### STATED TASK
Count the lines in the rows below that contain the string "instrumentName", treating uppercase and lowercase as different. Give only the number.

### DATA SHOWN
— Begin —

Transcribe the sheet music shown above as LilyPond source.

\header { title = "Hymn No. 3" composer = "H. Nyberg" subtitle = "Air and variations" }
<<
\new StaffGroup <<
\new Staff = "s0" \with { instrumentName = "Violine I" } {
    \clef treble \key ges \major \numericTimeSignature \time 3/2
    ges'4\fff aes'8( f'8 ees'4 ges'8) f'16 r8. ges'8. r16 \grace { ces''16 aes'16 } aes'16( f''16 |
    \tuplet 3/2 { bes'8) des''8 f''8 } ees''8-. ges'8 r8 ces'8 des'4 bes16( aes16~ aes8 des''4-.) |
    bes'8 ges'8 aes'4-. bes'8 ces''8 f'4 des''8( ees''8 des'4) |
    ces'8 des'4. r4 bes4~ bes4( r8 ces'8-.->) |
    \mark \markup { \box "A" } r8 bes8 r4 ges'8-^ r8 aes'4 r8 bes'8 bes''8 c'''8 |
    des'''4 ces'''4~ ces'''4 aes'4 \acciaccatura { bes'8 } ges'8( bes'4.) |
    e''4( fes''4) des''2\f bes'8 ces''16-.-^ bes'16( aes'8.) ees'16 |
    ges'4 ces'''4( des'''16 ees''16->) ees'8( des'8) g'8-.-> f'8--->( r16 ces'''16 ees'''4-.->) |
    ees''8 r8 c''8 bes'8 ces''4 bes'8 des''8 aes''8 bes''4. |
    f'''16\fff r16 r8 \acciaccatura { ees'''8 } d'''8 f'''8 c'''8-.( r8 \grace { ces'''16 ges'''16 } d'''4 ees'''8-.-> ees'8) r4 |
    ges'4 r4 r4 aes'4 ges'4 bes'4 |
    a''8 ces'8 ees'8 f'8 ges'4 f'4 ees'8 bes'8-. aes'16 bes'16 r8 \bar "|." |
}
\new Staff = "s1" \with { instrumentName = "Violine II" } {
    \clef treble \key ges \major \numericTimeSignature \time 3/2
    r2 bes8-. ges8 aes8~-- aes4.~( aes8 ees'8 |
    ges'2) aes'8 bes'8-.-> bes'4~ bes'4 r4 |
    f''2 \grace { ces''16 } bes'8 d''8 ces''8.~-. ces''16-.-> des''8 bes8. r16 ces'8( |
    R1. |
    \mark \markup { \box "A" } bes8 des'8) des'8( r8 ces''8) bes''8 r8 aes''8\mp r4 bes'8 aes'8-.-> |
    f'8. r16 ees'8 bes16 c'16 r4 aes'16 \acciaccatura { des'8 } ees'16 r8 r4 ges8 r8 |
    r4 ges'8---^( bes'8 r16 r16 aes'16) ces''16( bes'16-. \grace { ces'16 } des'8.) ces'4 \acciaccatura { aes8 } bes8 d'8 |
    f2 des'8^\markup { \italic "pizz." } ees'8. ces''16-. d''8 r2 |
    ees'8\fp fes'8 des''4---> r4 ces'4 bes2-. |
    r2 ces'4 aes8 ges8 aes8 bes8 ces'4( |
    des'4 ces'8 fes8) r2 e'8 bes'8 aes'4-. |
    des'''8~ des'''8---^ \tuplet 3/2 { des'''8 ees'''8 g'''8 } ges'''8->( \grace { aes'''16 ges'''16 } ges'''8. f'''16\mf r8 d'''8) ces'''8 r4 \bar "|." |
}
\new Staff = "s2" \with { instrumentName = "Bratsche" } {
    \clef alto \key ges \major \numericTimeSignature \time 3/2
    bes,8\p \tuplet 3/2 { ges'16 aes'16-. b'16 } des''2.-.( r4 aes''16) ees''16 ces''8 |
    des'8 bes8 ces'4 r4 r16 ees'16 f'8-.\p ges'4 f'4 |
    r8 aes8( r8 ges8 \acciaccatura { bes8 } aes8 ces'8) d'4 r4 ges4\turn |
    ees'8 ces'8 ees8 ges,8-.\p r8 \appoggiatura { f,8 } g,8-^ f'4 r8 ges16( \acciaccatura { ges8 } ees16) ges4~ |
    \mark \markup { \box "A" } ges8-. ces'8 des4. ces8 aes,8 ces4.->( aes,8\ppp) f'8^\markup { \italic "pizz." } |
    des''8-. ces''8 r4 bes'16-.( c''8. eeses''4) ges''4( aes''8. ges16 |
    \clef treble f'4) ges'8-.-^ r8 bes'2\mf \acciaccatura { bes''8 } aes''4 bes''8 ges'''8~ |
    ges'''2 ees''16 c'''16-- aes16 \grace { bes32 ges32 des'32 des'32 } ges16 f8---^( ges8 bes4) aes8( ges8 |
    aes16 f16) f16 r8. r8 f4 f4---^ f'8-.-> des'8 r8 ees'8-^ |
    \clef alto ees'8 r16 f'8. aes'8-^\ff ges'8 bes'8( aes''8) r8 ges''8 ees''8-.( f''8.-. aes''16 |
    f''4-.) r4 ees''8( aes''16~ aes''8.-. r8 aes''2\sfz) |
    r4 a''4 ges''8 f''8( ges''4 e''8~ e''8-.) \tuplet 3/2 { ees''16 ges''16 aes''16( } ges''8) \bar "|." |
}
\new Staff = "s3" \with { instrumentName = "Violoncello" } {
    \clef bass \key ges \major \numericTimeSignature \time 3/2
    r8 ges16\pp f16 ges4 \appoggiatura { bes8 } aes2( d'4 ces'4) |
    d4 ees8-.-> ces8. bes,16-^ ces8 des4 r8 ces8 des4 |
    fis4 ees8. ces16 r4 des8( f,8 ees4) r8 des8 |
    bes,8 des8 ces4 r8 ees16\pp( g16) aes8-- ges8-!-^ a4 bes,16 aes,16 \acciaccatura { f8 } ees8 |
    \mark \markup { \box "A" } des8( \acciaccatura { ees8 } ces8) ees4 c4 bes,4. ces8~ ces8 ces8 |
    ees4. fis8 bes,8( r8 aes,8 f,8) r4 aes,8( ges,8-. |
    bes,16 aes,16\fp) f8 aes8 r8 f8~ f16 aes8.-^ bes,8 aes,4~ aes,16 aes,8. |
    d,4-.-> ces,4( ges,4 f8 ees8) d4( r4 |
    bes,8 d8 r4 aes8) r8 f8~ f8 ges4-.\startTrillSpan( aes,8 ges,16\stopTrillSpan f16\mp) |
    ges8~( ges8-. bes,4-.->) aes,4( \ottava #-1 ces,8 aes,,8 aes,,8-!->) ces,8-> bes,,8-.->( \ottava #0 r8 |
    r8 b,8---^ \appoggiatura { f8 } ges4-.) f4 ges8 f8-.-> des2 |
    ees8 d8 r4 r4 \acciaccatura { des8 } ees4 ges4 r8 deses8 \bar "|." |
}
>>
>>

— End —

### WRITTEN RESPONSE
4